▶ What needs to be done:
Please print exactly the lines from the one containing "none -> cyan 2x2 plate [229,145,382,281]" through the last line of the records, and only those. Leave out any pictures.

*** Material supplied ***

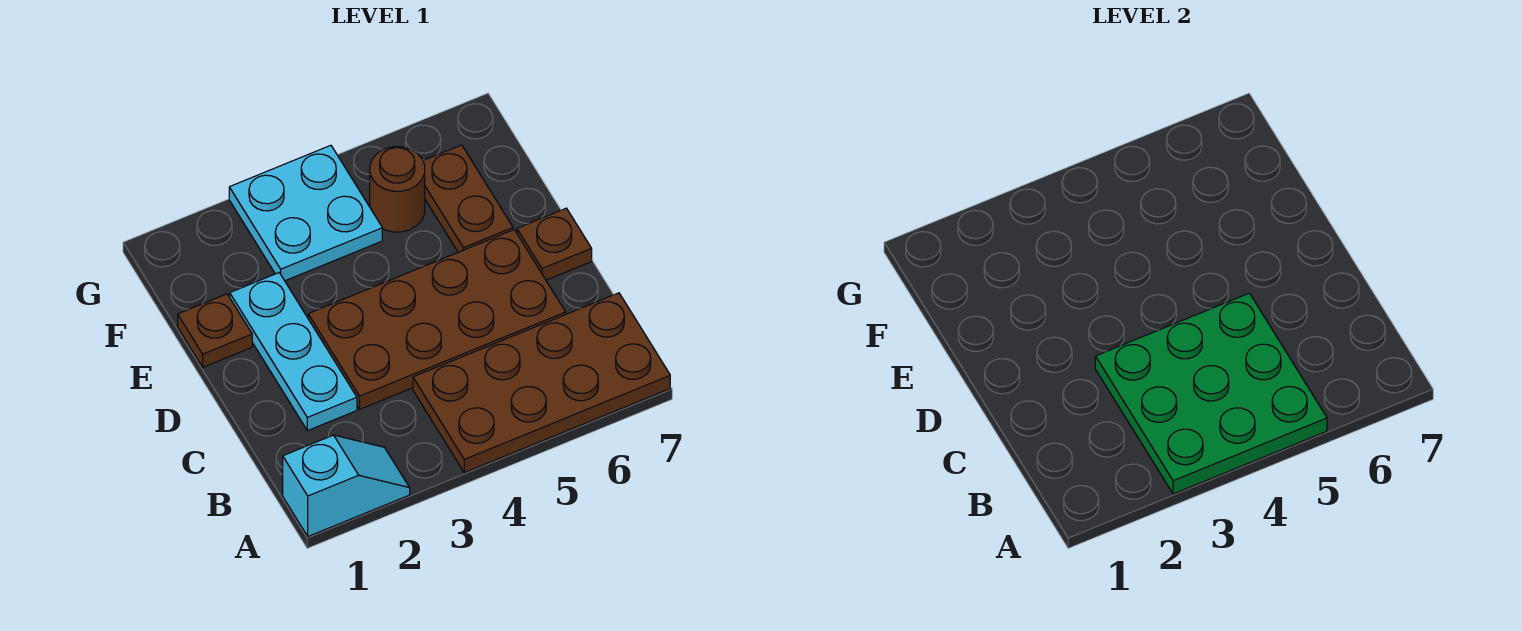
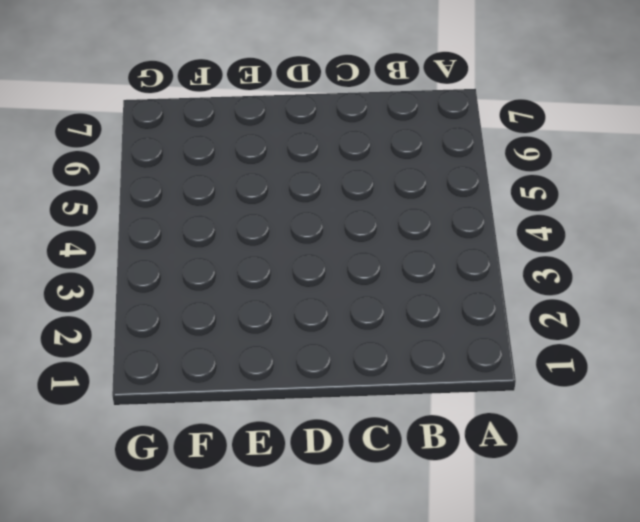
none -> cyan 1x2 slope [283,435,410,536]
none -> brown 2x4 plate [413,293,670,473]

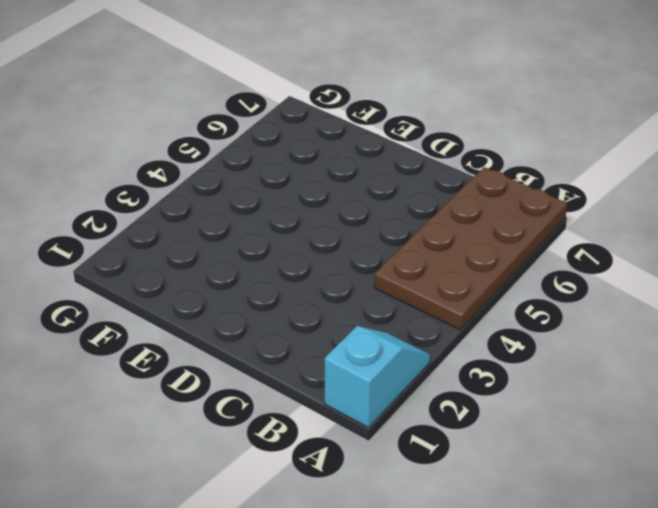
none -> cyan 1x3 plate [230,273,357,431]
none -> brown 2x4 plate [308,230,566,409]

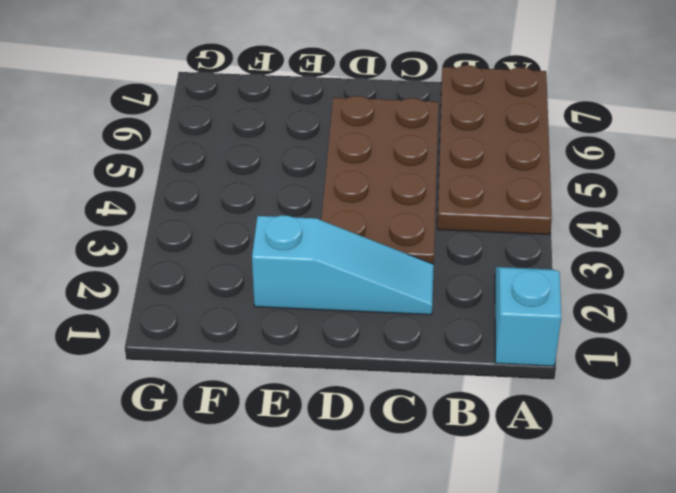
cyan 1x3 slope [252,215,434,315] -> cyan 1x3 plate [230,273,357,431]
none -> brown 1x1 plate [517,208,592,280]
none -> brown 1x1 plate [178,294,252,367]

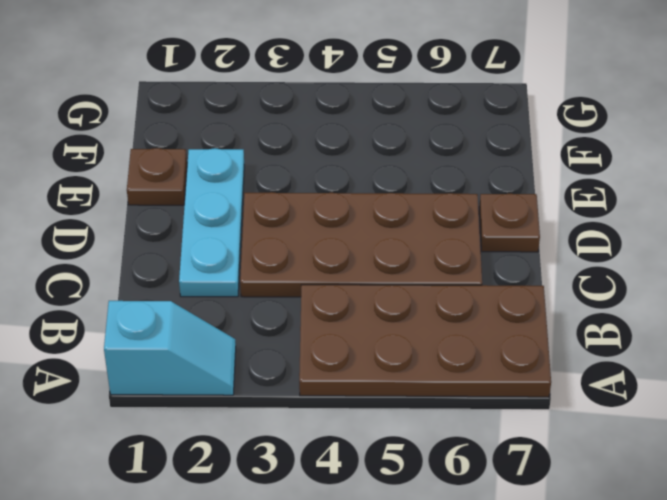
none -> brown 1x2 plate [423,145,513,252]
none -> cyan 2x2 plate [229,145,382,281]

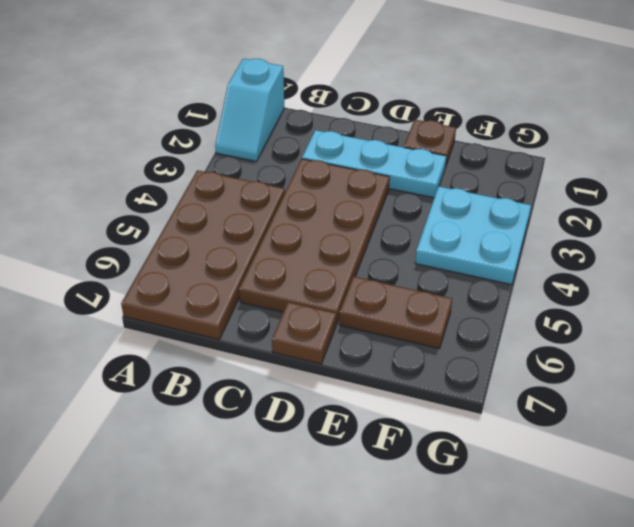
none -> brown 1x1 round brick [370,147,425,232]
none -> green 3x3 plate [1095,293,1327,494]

*** End of Material supplied ***

▶ Written solution:
none -> cyan 2x2 plate [229,145,382,281]

none -> brown 1x1 round brick [370,147,425,232]
none -> green 3x3 plate [1095,293,1327,494]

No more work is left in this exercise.